*** Opening of Provided records ***

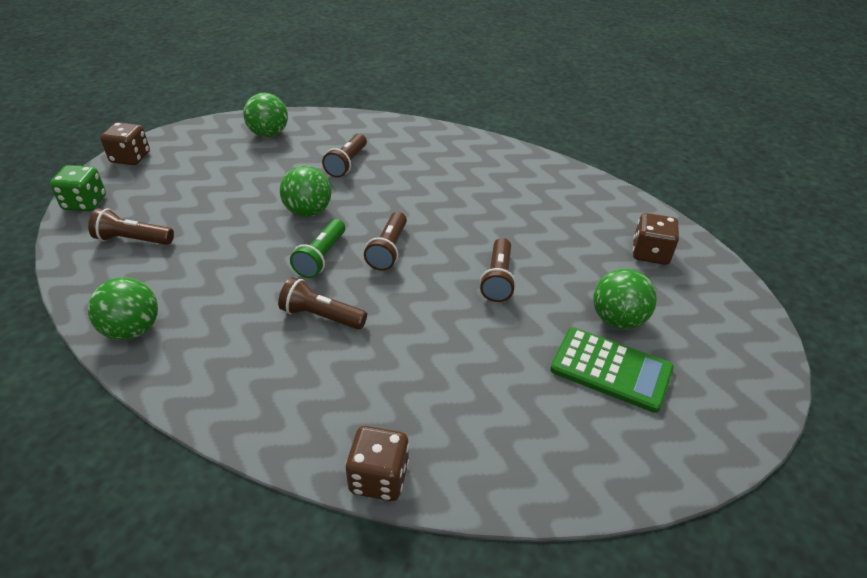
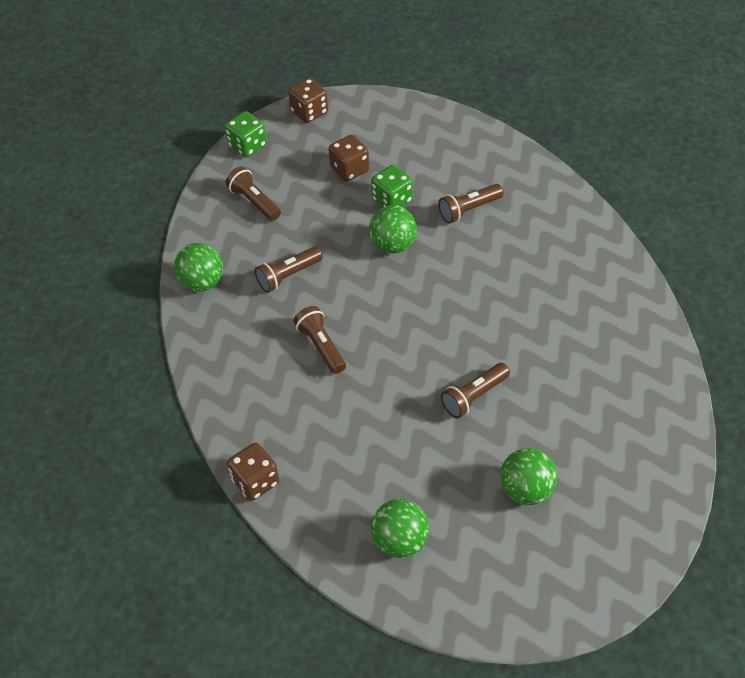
camera: 45 degrees right, 10 degrees up
(269, 134) = (434, 139): green ball -> green ball (400, 541)
(274, 184) = (392, 200): none -> green dice
(321, 257) = (365, 295): green flashlight -> none
(388, 250) = (419, 319): brown flashlight -> brown flashlight (288, 276)
(611, 369) = (473, 521): green calculator -> none
(650, 253) = (628, 456): brown dice -> brown dice (349, 169)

*** Close of Provided records ***

# Exercise instructions
All records should be output exactly, with the pictures left out.

# Task solution
camera: 45 degrees right, 10 degrees up
(269, 134) = (434, 139): green ball -> green ball (400, 541)
(274, 184) = (392, 200): none -> green dice
(321, 257) = (365, 295): green flashlight -> none
(388, 250) = (419, 319): brown flashlight -> brown flashlight (288, 276)
(611, 369) = (473, 521): green calculator -> none
(650, 253) = (628, 456): brown dice -> brown dice (349, 169)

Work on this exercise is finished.